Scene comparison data
——————
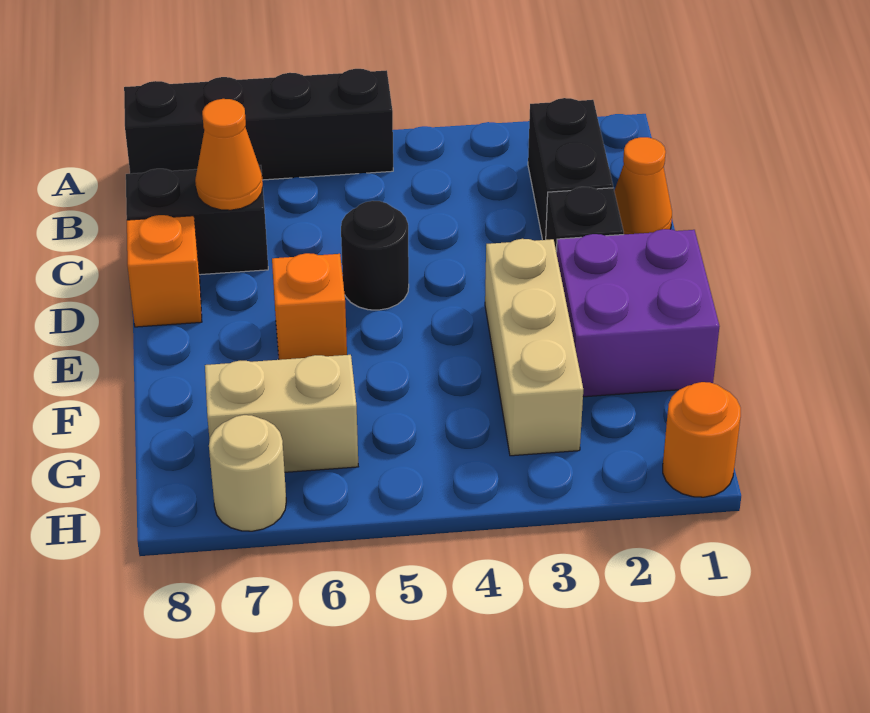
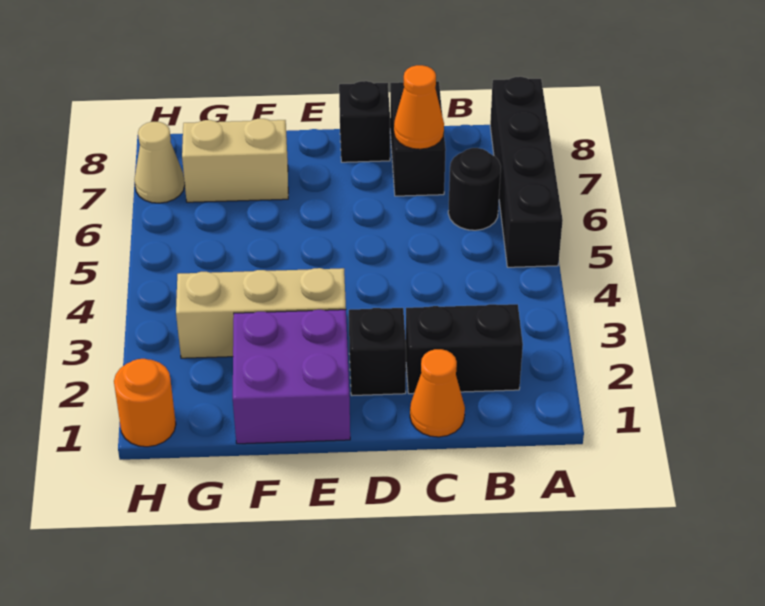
black round brick D5 level 1 -> black round brick B6 level 1
orange brick D8 level 1 -> black brick D8 level 1
orange brick E6 level 1 -> none
tan brick G6:G7 level 1 -> tan brick F7:G7 level 1
tan round brick H7 level 1 -> tan cone H7 level 1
——————
About this exercise: In the copy, include no pictures; otherwise transcribe the entries exactly.

Response area:
black round brick D5 level 1 -> black round brick B6 level 1
orange brick D8 level 1 -> black brick D8 level 1
orange brick E6 level 1 -> none
tan brick G6:G7 level 1 -> tan brick F7:G7 level 1
tan round brick H7 level 1 -> tan cone H7 level 1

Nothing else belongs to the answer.